**** Supplied information ****

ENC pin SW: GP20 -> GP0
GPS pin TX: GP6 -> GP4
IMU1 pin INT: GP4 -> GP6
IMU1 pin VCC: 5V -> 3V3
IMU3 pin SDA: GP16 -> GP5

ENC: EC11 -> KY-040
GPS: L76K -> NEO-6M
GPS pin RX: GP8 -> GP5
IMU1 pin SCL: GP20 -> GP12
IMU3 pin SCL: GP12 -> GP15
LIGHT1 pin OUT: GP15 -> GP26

****
**** Supplied information ****

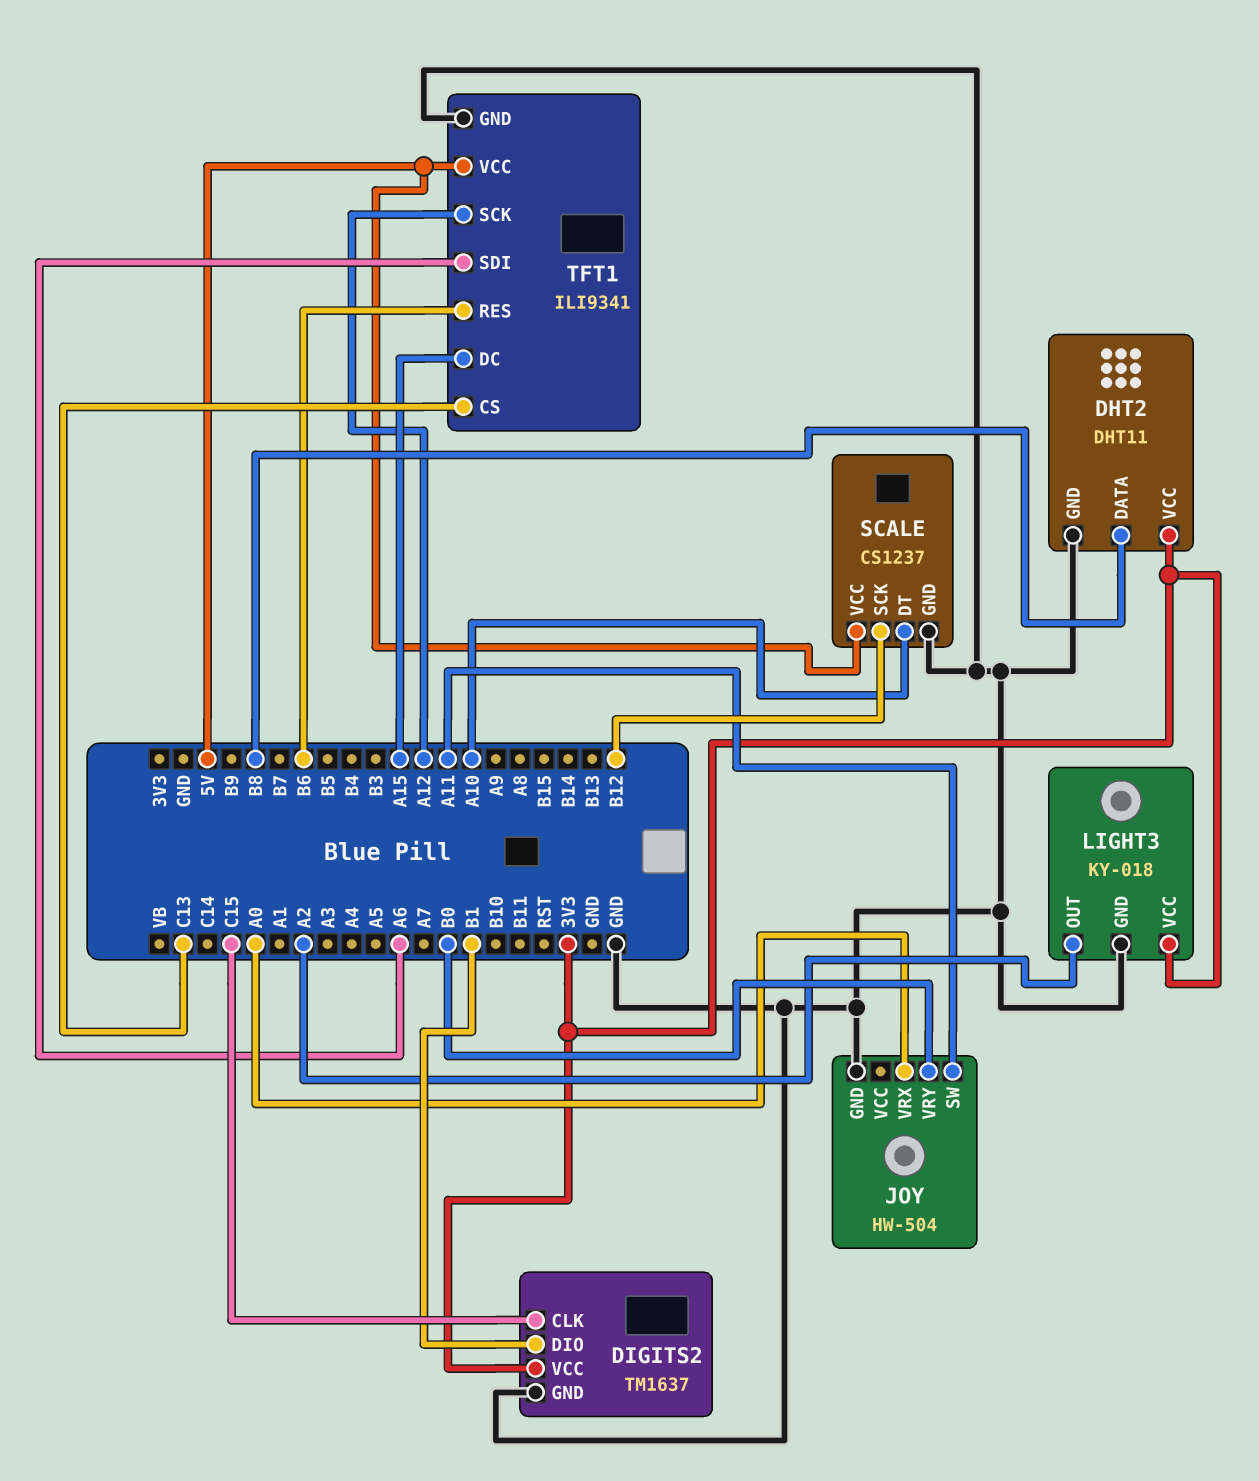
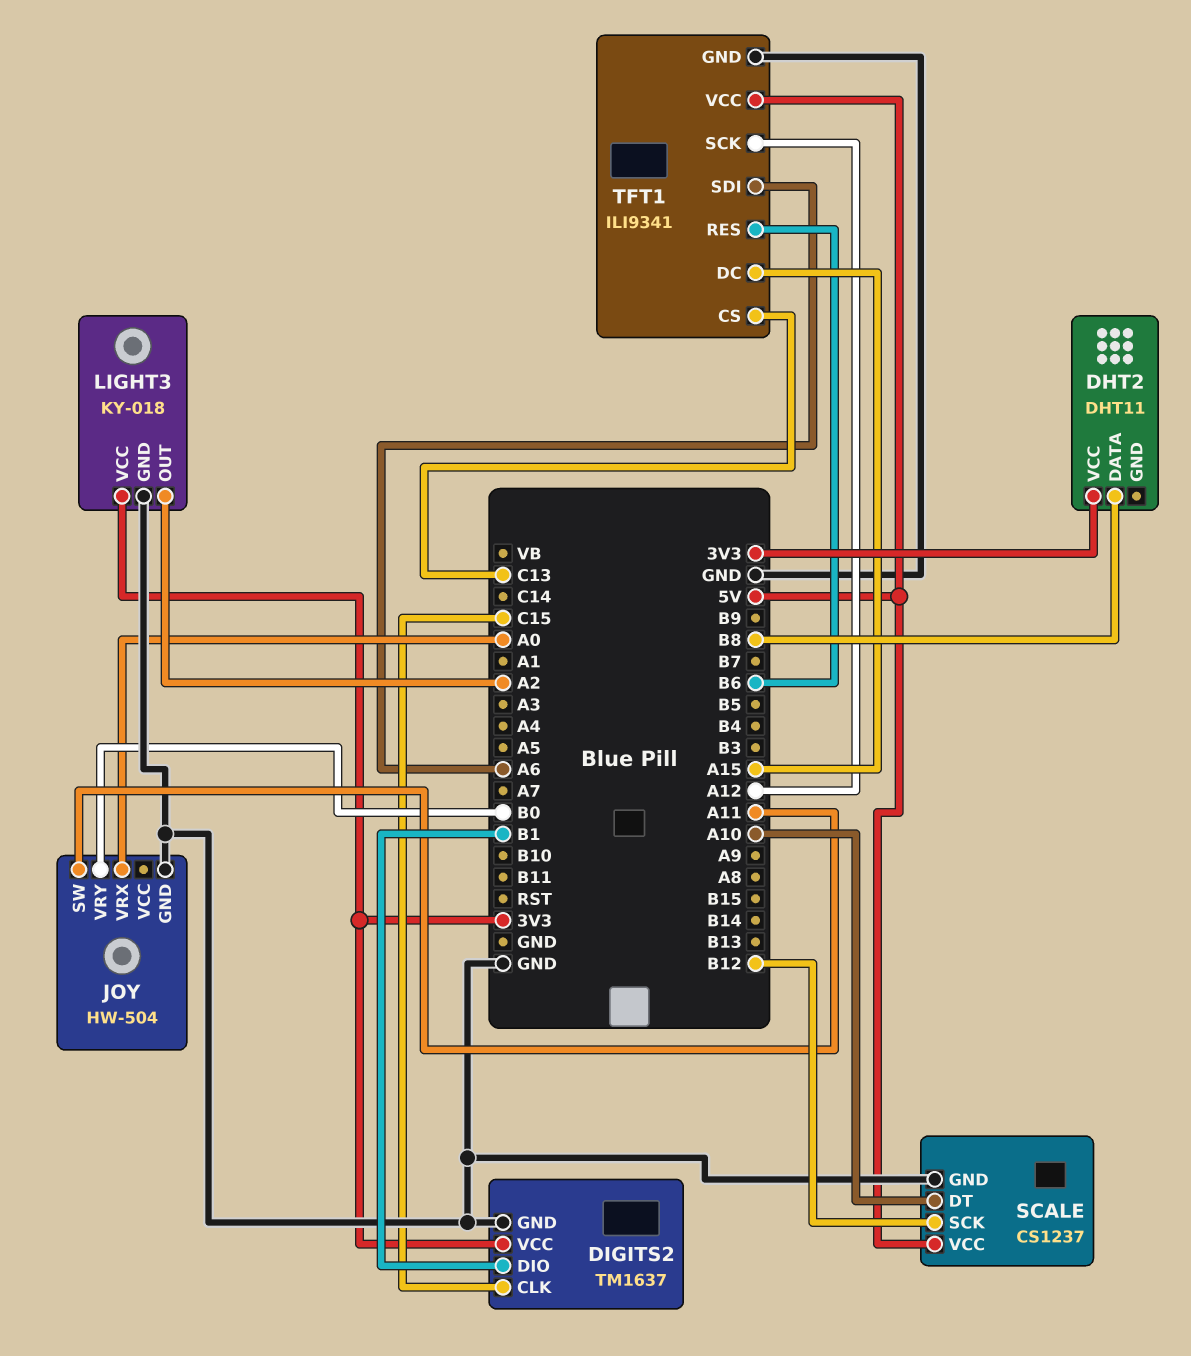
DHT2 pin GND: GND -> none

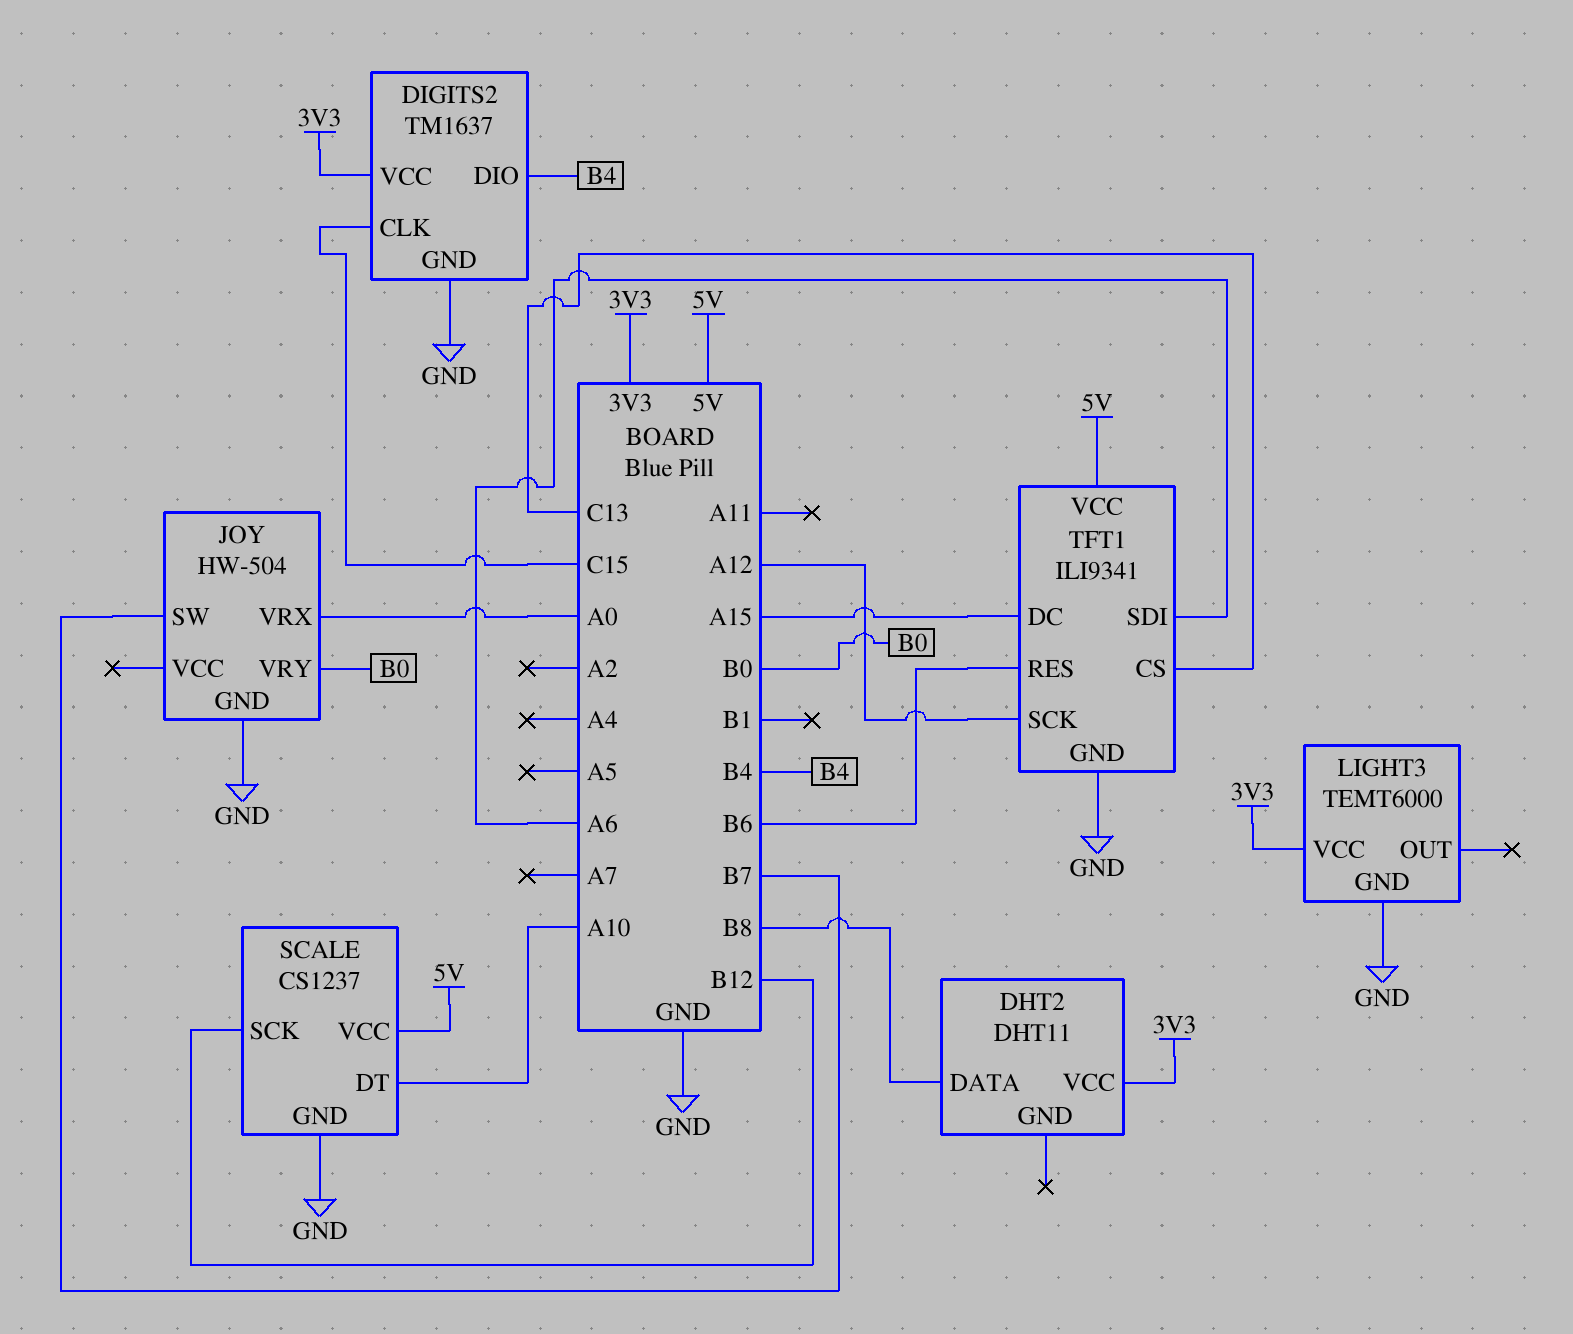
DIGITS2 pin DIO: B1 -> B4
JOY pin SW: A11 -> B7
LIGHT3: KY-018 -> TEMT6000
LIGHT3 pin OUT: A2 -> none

****
**** Supplied information ****

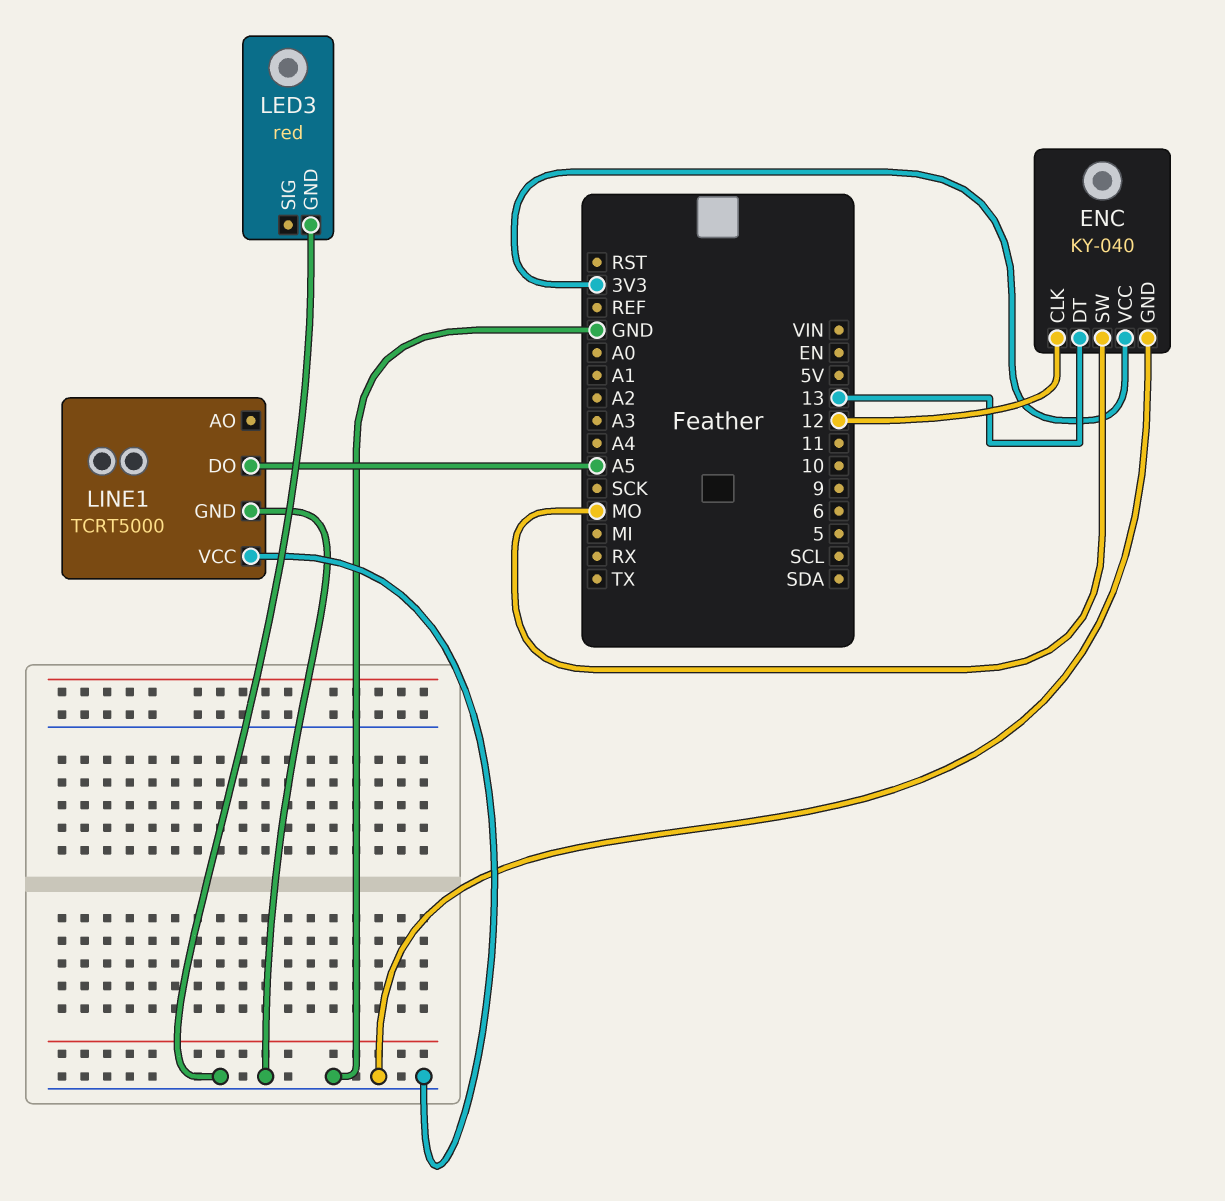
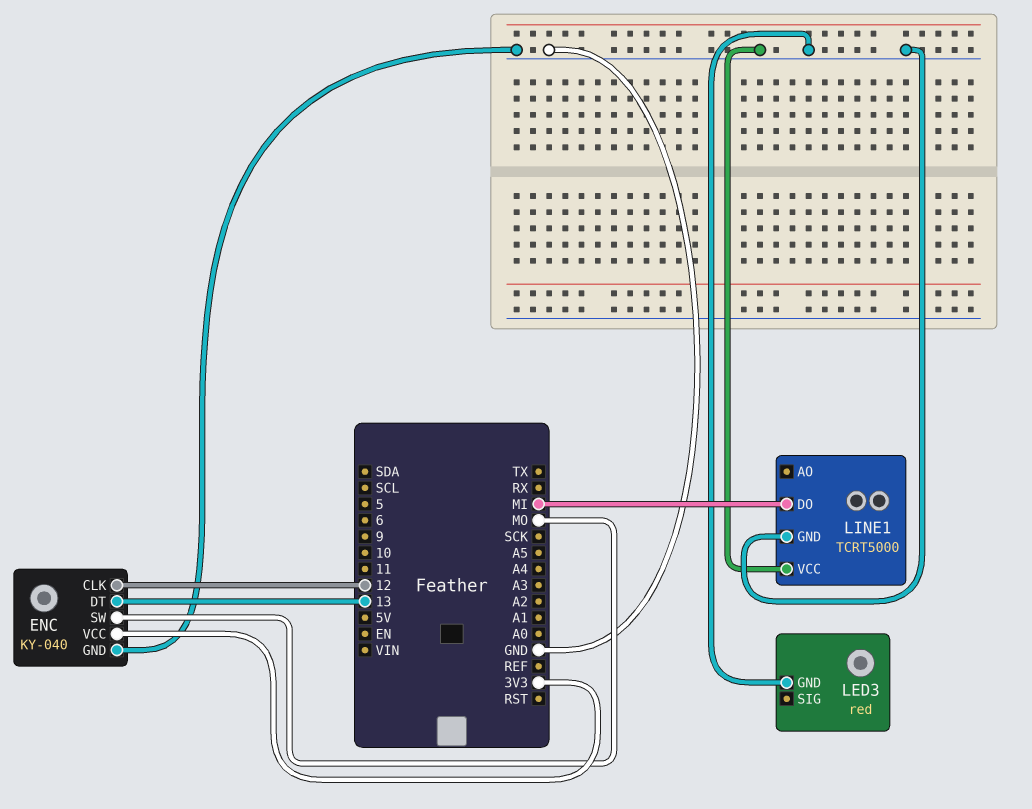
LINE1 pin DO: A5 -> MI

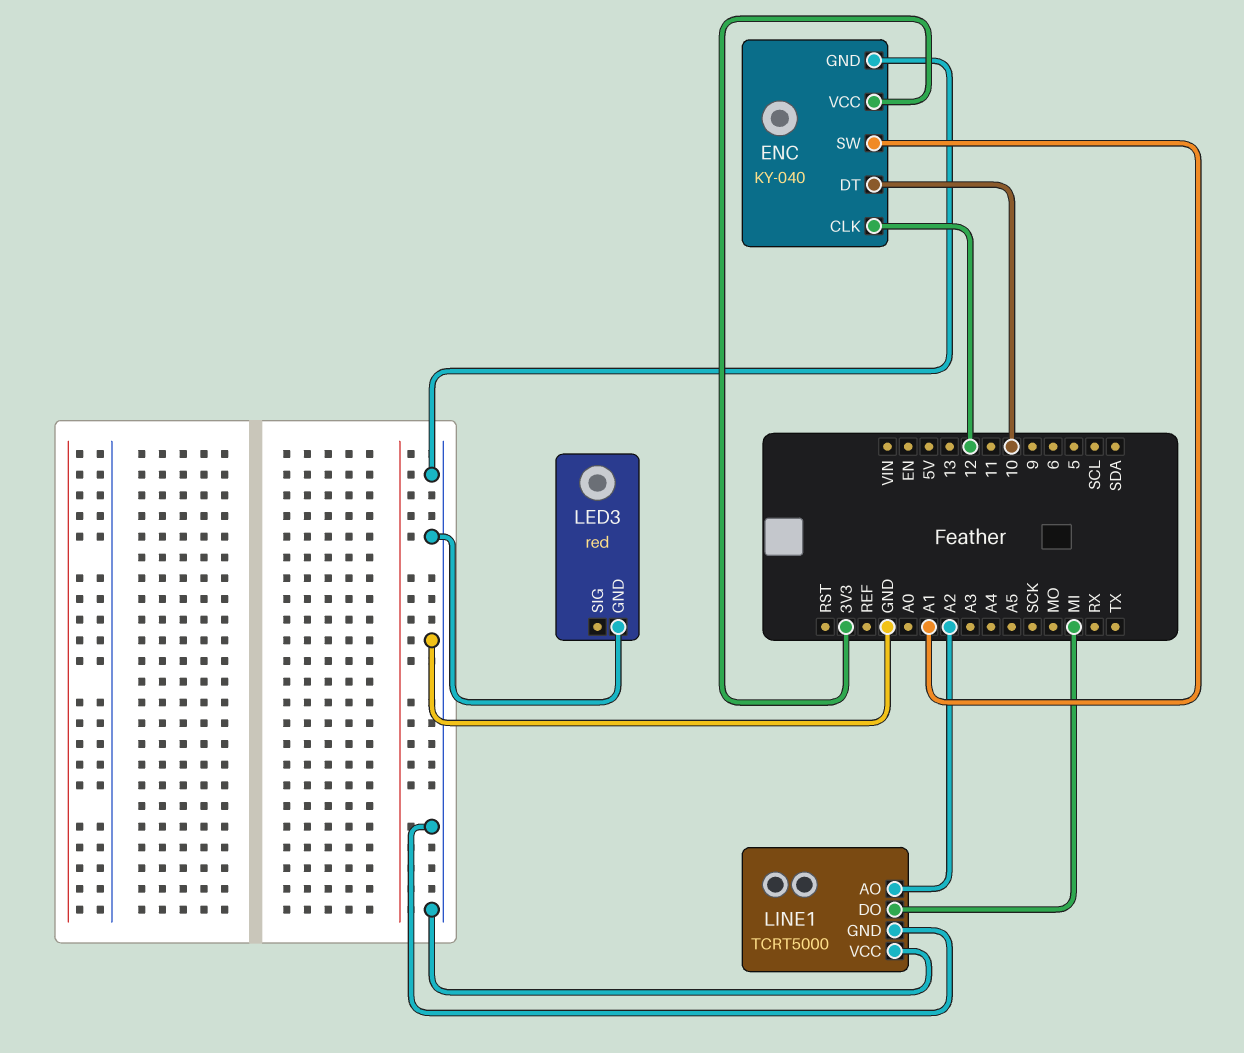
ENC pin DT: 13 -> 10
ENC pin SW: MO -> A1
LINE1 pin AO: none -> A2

****

[About this task] Above are the records. Copy the lines beginning at the one that has "ENC pin SW: GP20 -> GP0" and ending with the one that has "LIGHT1 pin OUT: GP15 -> GP26", unchanged.

[Exercise response]
ENC pin SW: GP20 -> GP0
GPS pin TX: GP6 -> GP4
IMU1 pin INT: GP4 -> GP6
IMU1 pin VCC: 5V -> 3V3
IMU3 pin SDA: GP16 -> GP5

ENC: EC11 -> KY-040
GPS: L76K -> NEO-6M
GPS pin RX: GP8 -> GP5
IMU1 pin SCL: GP20 -> GP12
IMU3 pin SCL: GP12 -> GP15
LIGHT1 pin OUT: GP15 -> GP26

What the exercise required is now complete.